What the task asks:
Quote the entries below from the line with "J2 pin 5: W18 -> W12" through the line with "U3 pin TXD: W19 -> W27", both ends included, and only those lines.

Data records:
########

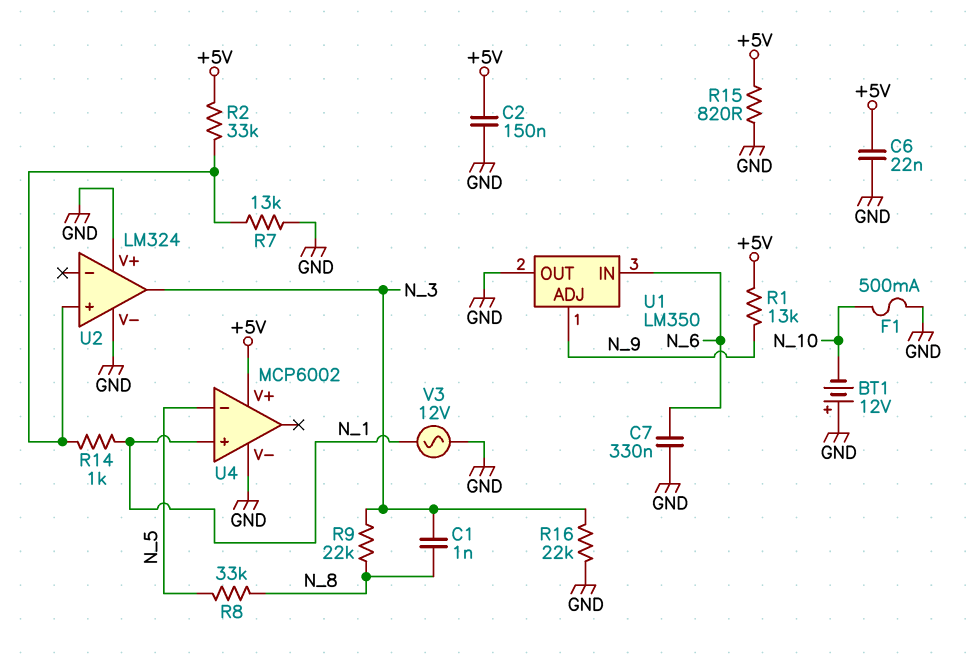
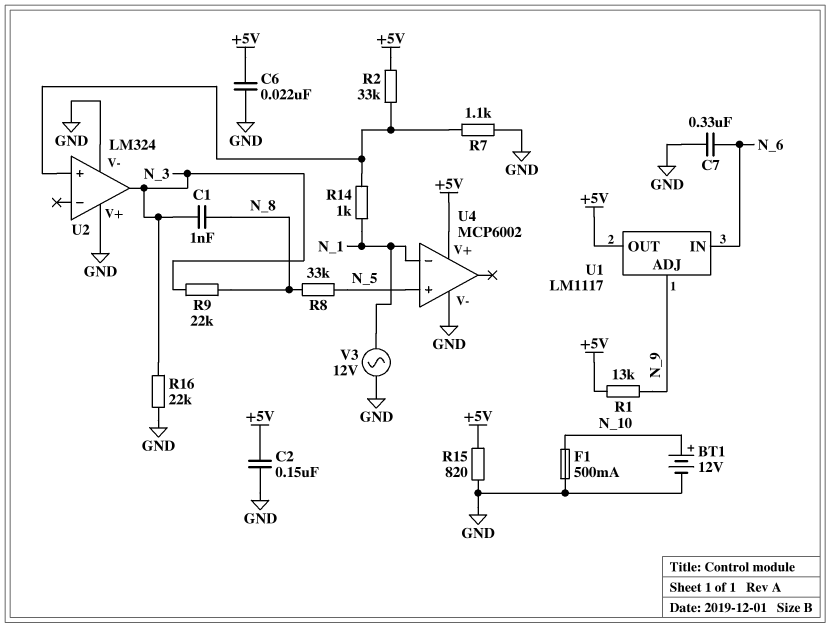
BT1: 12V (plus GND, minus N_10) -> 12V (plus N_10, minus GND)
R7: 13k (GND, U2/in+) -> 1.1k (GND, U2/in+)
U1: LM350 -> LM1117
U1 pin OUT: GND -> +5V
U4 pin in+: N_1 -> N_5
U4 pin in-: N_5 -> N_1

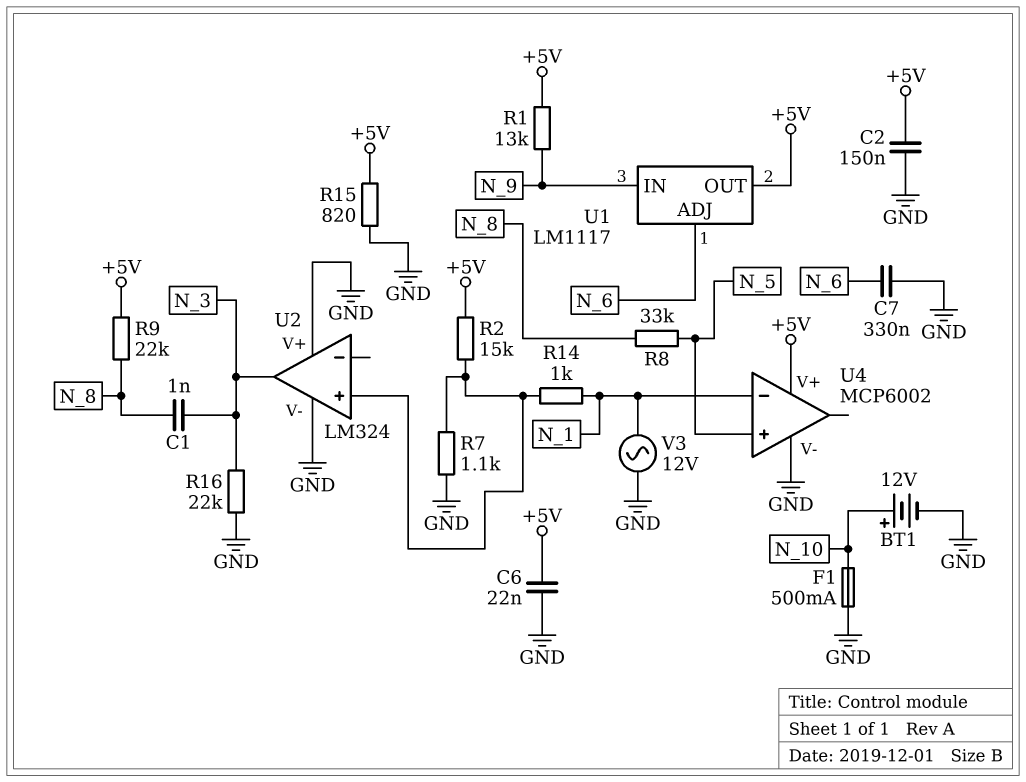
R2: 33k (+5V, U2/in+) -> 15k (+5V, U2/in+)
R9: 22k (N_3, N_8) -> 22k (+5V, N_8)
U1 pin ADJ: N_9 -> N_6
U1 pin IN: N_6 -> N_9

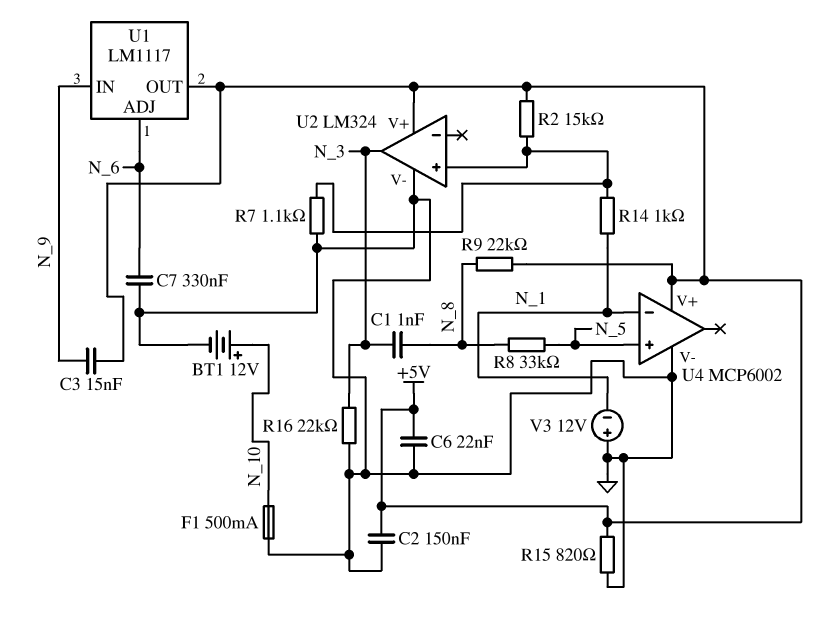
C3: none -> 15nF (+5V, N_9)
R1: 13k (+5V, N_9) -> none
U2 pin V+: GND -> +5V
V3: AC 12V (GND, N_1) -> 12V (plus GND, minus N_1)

########

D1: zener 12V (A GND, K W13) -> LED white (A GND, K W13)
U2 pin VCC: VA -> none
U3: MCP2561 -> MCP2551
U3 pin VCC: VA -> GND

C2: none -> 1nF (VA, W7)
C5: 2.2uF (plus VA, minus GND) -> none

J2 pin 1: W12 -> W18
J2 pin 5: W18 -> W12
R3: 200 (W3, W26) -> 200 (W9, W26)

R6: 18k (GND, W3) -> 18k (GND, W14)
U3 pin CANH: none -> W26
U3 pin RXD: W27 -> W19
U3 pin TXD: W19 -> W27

########

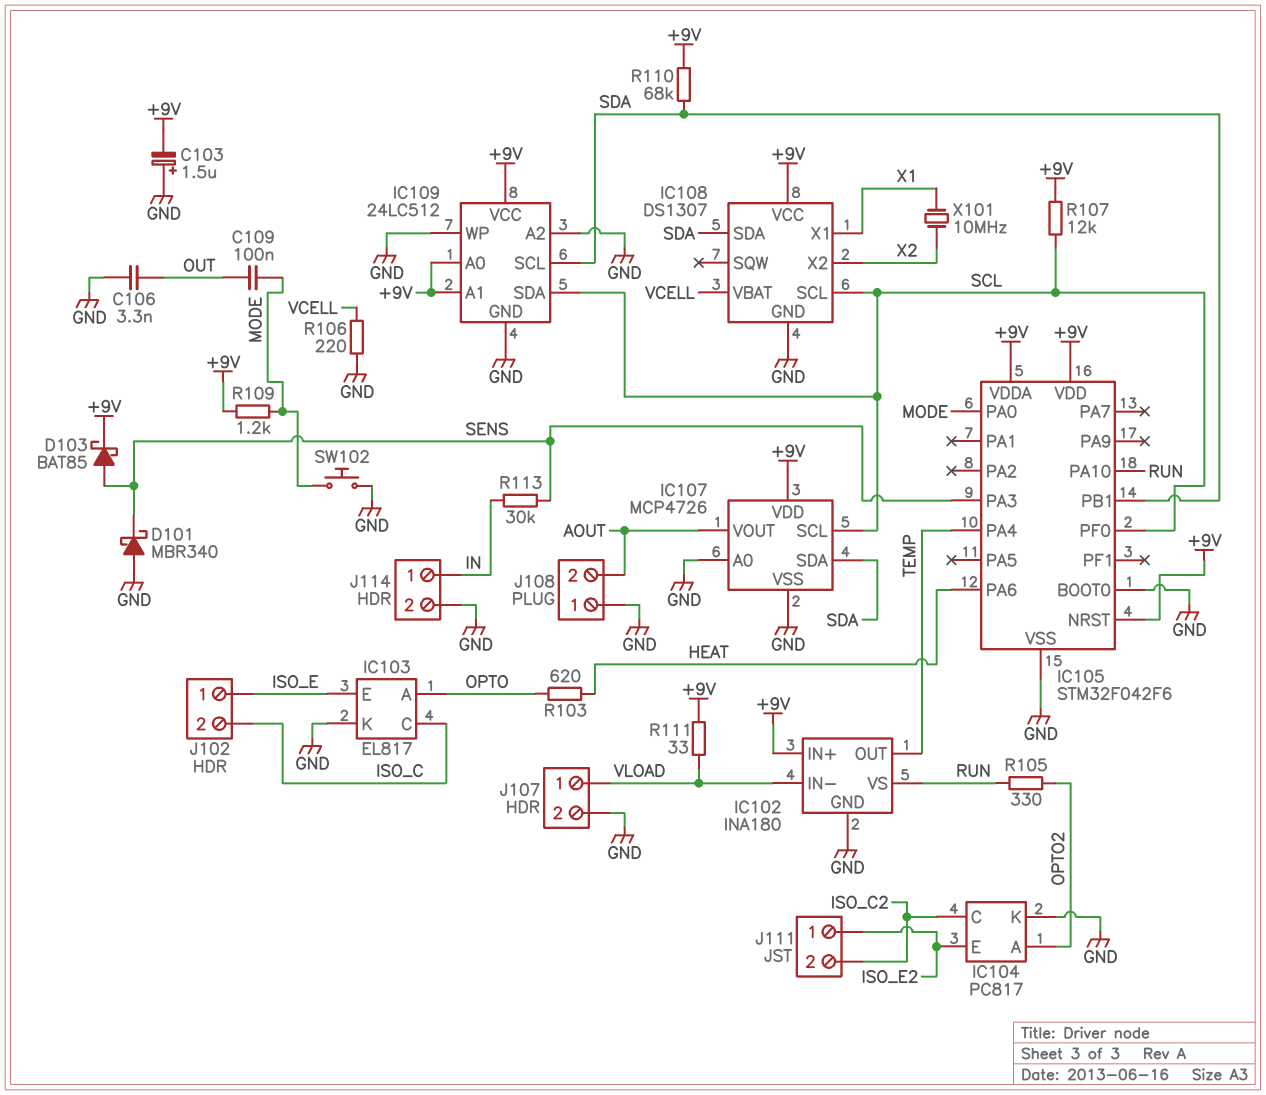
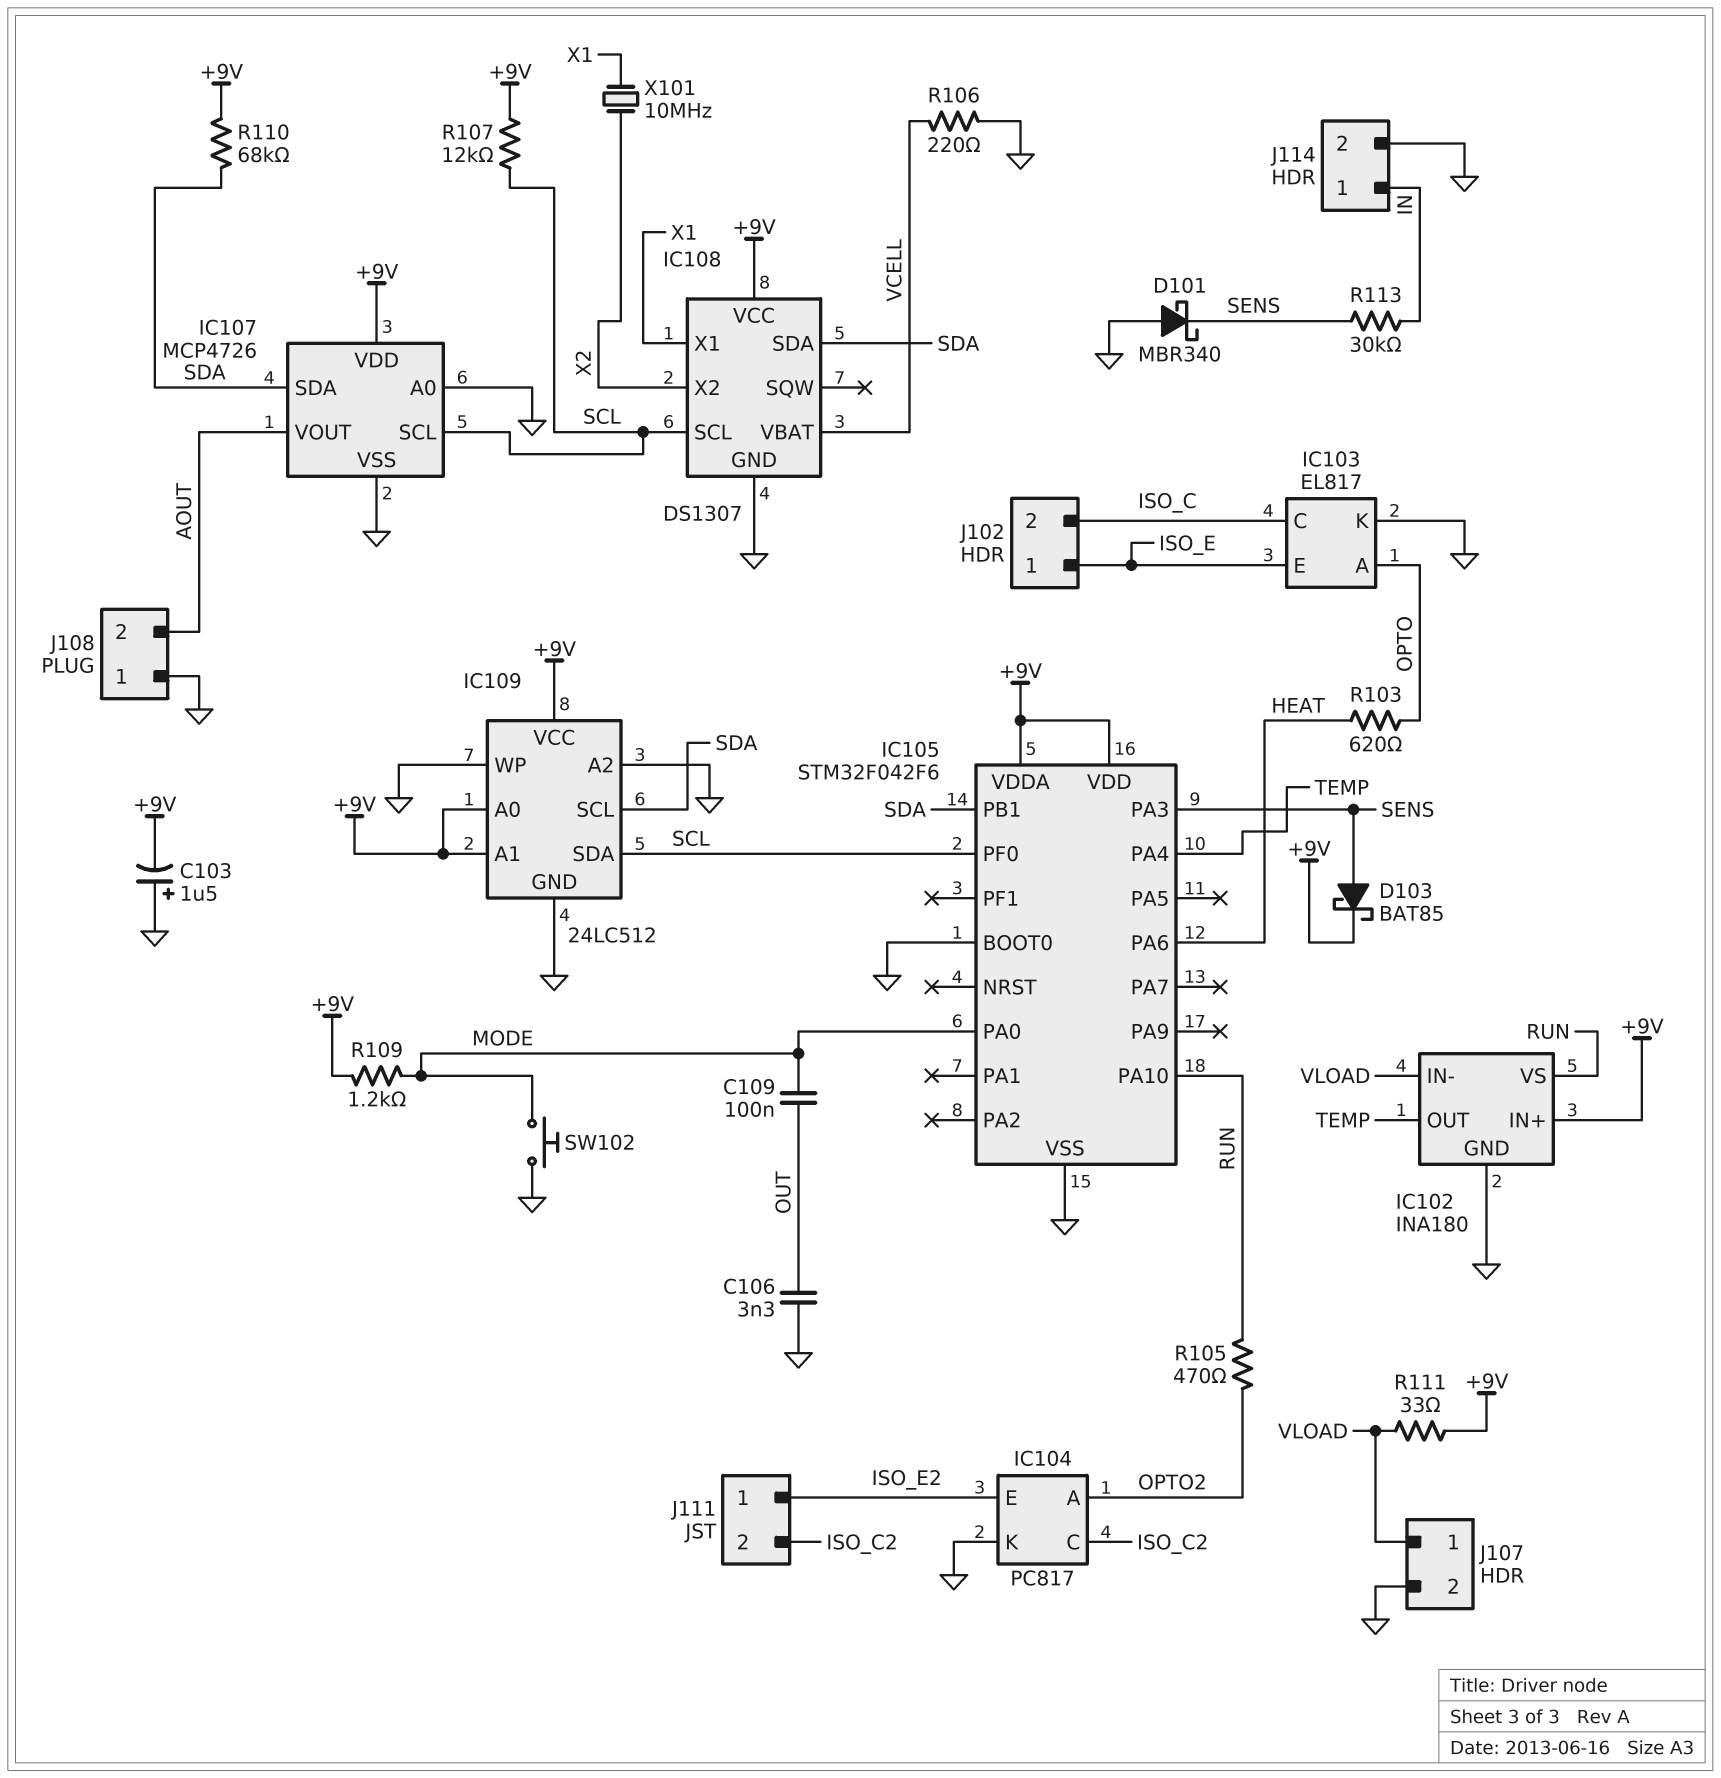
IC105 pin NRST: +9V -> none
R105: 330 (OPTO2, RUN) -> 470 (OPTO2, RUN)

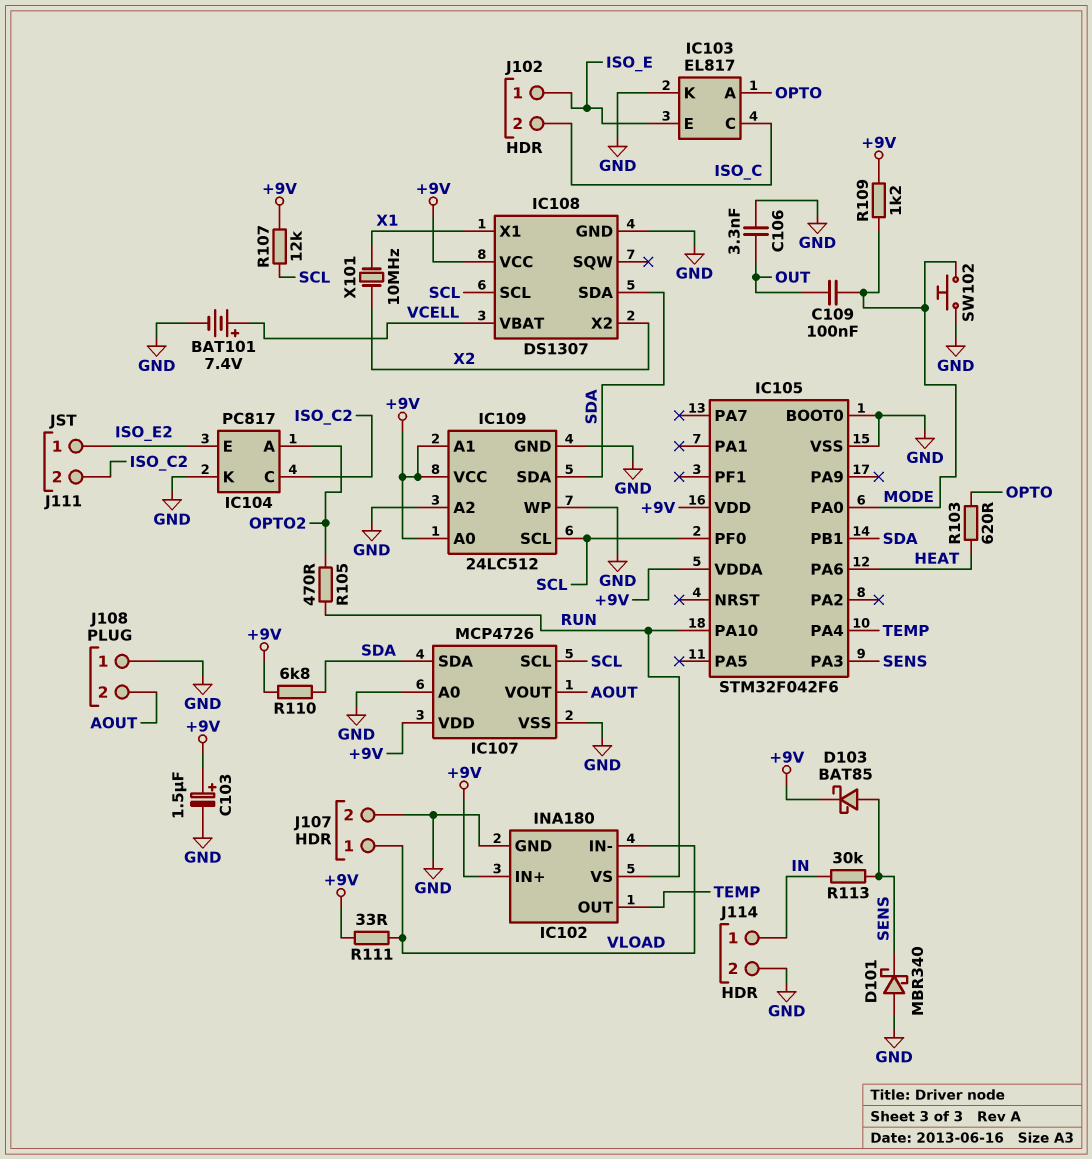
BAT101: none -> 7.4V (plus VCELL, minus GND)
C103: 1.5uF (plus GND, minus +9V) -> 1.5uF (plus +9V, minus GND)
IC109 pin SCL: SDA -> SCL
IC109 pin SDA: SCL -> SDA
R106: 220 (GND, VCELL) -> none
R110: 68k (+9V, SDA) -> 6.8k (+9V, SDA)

########

Response area:
J2 pin 5: W18 -> W12
R3: 200 (W3, W26) -> 200 (W9, W26)

R6: 18k (GND, W3) -> 18k (GND, W14)
U3 pin CANH: none -> W26
U3 pin RXD: W27 -> W19
U3 pin TXD: W19 -> W27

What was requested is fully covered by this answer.